* [The request] Revise everything from the start of the items down to the line containing "cyan triangle: rotated" by replacing "counterclockwise" with "anticlockwise" and leaving all else unchanged. Omit the picture lines from the answer.

* [Dataset items]
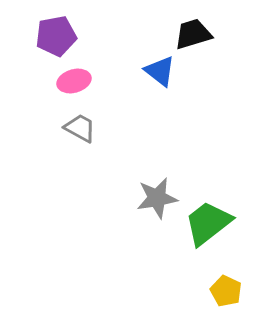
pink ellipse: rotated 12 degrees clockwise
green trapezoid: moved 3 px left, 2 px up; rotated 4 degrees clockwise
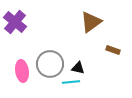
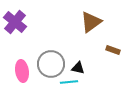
gray circle: moved 1 px right
cyan line: moved 2 px left
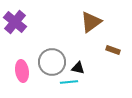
gray circle: moved 1 px right, 2 px up
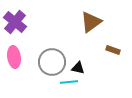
pink ellipse: moved 8 px left, 14 px up
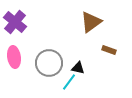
brown rectangle: moved 4 px left
gray circle: moved 3 px left, 1 px down
cyan line: rotated 48 degrees counterclockwise
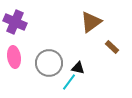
purple cross: rotated 15 degrees counterclockwise
brown rectangle: moved 3 px right, 3 px up; rotated 24 degrees clockwise
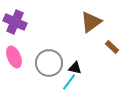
pink ellipse: rotated 15 degrees counterclockwise
black triangle: moved 3 px left
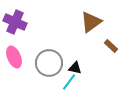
brown rectangle: moved 1 px left, 1 px up
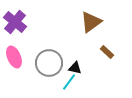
purple cross: rotated 15 degrees clockwise
brown rectangle: moved 4 px left, 6 px down
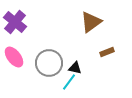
brown rectangle: rotated 64 degrees counterclockwise
pink ellipse: rotated 15 degrees counterclockwise
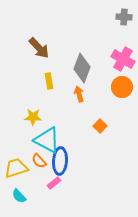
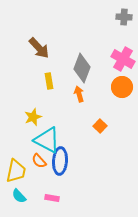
yellow star: rotated 24 degrees counterclockwise
yellow trapezoid: moved 3 px down; rotated 120 degrees clockwise
pink rectangle: moved 2 px left, 15 px down; rotated 48 degrees clockwise
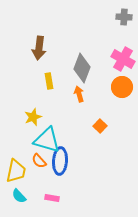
brown arrow: rotated 50 degrees clockwise
cyan triangle: rotated 12 degrees counterclockwise
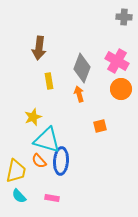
pink cross: moved 6 px left, 2 px down
orange circle: moved 1 px left, 2 px down
orange square: rotated 32 degrees clockwise
blue ellipse: moved 1 px right
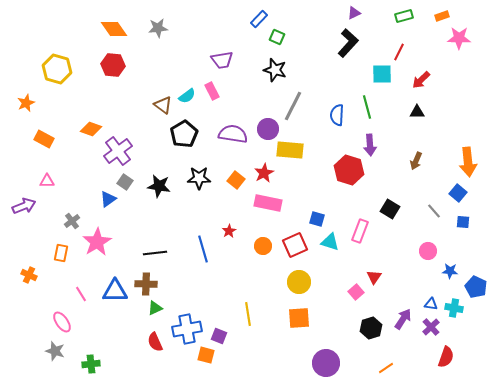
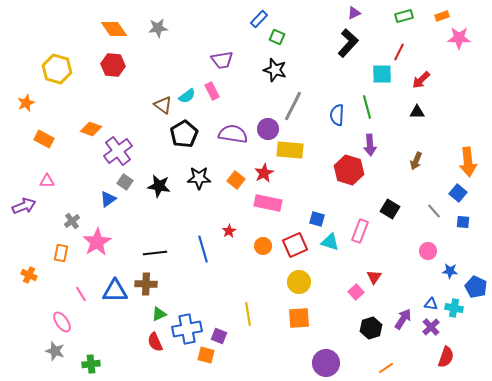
green triangle at (155, 308): moved 4 px right, 6 px down
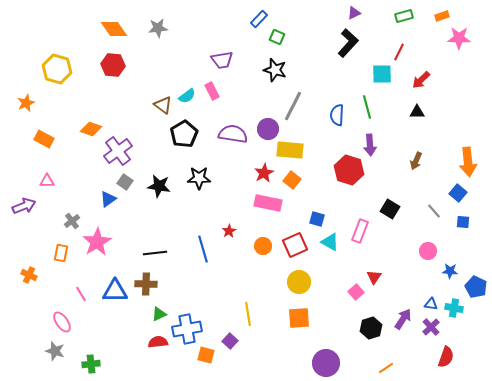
orange square at (236, 180): moved 56 px right
cyan triangle at (330, 242): rotated 12 degrees clockwise
purple square at (219, 336): moved 11 px right, 5 px down; rotated 21 degrees clockwise
red semicircle at (155, 342): moved 3 px right; rotated 108 degrees clockwise
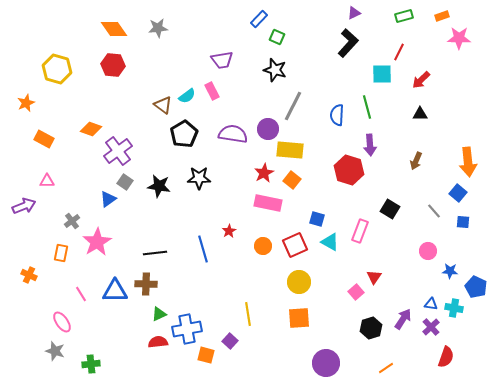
black triangle at (417, 112): moved 3 px right, 2 px down
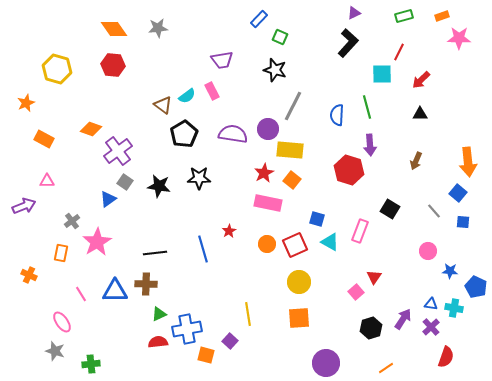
green square at (277, 37): moved 3 px right
orange circle at (263, 246): moved 4 px right, 2 px up
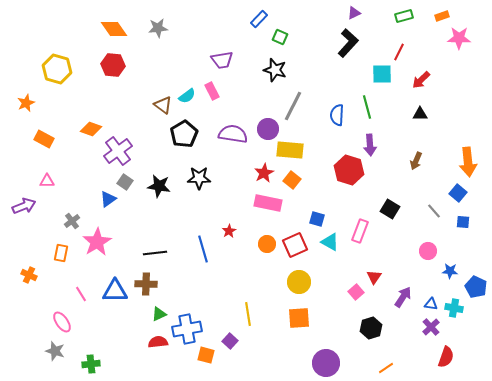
purple arrow at (403, 319): moved 22 px up
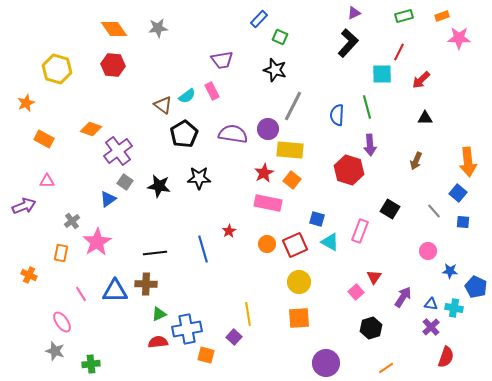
black triangle at (420, 114): moved 5 px right, 4 px down
purple square at (230, 341): moved 4 px right, 4 px up
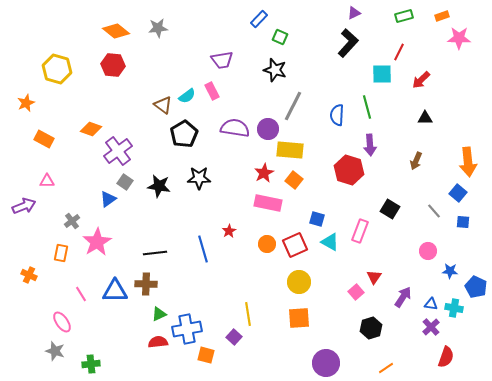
orange diamond at (114, 29): moved 2 px right, 2 px down; rotated 16 degrees counterclockwise
purple semicircle at (233, 134): moved 2 px right, 6 px up
orange square at (292, 180): moved 2 px right
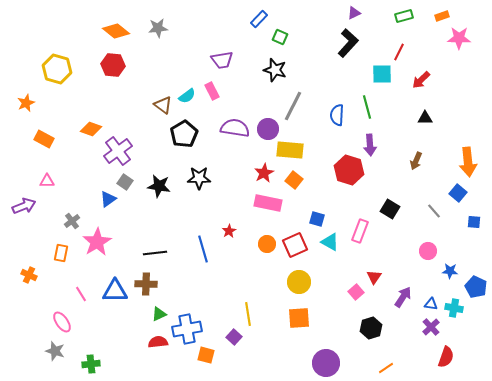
blue square at (463, 222): moved 11 px right
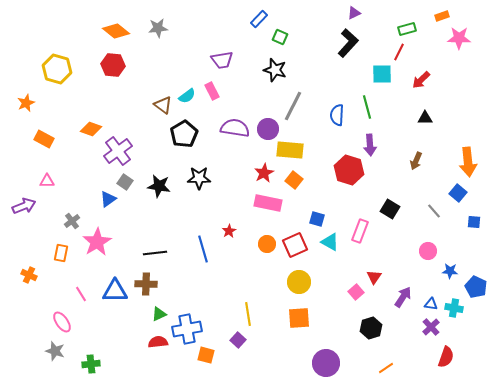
green rectangle at (404, 16): moved 3 px right, 13 px down
purple square at (234, 337): moved 4 px right, 3 px down
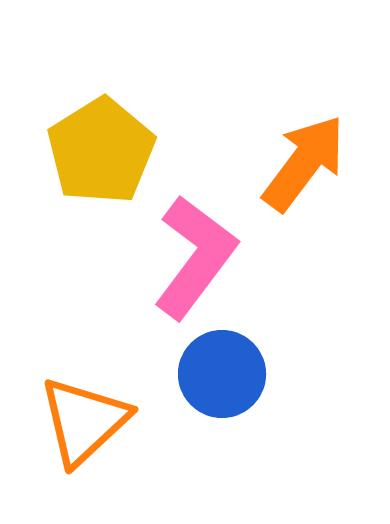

* [Result for this task]
pink ellipse: rotated 12 degrees clockwise
green trapezoid: moved 3 px left, 2 px up; rotated 4 degrees clockwise
gray circle: moved 1 px right
cyan line: moved 2 px left
gray circle: moved 1 px right, 2 px up
pink ellipse: moved 8 px left, 14 px up
brown rectangle: moved 4 px left
gray circle: moved 3 px left, 1 px down
cyan line: rotated 48 degrees anticlockwise
purple cross: rotated 15 degrees anticlockwise
brown rectangle: moved 3 px right, 3 px up; rotated 24 degrees clockwise
pink ellipse: rotated 15 degrees anticlockwise
black triangle: moved 3 px left
brown rectangle: moved 1 px left, 1 px up
purple cross: rotated 15 degrees clockwise
brown rectangle: moved 4 px left, 6 px down
brown rectangle: rotated 64 degrees anticlockwise
pink ellipse: rotated 15 degrees anticlockwise
yellow star: rotated 24 degrees anticlockwise
yellow trapezoid: moved 3 px down; rotated 120 degrees clockwise
pink rectangle: moved 2 px left, 15 px down; rotated 48 degrees clockwise
brown arrow: rotated 50 degrees clockwise
cyan triangle: rotated 12 degrees anticlockwise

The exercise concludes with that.